### EXERCISE DESCRIPTION
Write out every line below again exactly as it stands, skipping each image.

(Source records)

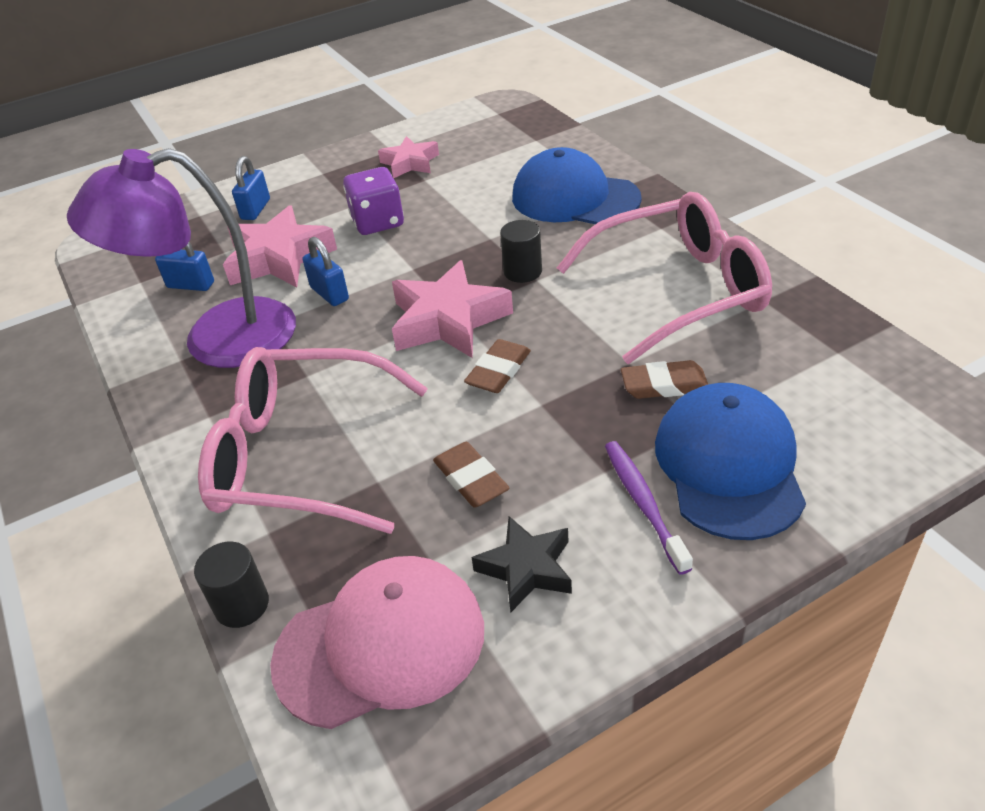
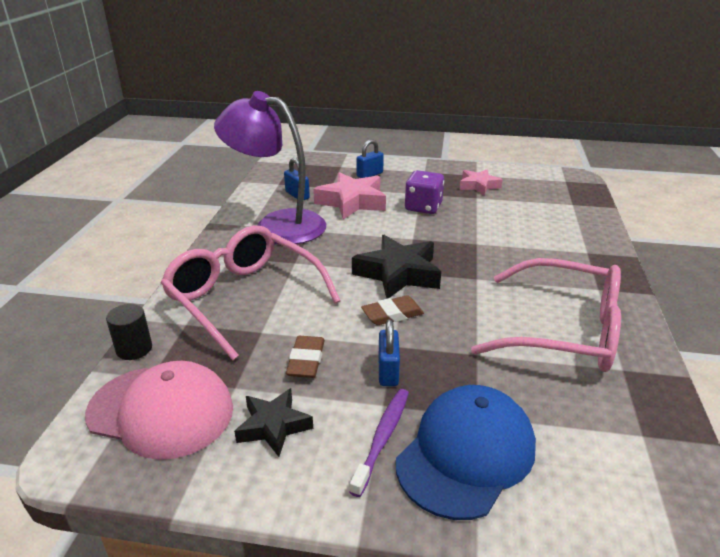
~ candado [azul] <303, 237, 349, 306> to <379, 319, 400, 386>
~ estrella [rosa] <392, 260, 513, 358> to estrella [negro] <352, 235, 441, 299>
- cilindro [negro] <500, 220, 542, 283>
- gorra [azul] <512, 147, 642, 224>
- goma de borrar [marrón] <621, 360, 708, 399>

### EXERCISE RESPONSE
~ candado [azul] <303, 237, 349, 306> to <379, 319, 400, 386>
~ estrella [rosa] <392, 260, 513, 358> to estrella [negro] <352, 235, 441, 299>
- cilindro [negro] <500, 220, 542, 283>
- gorra [azul] <512, 147, 642, 224>
- goma de borrar [marrón] <621, 360, 708, 399>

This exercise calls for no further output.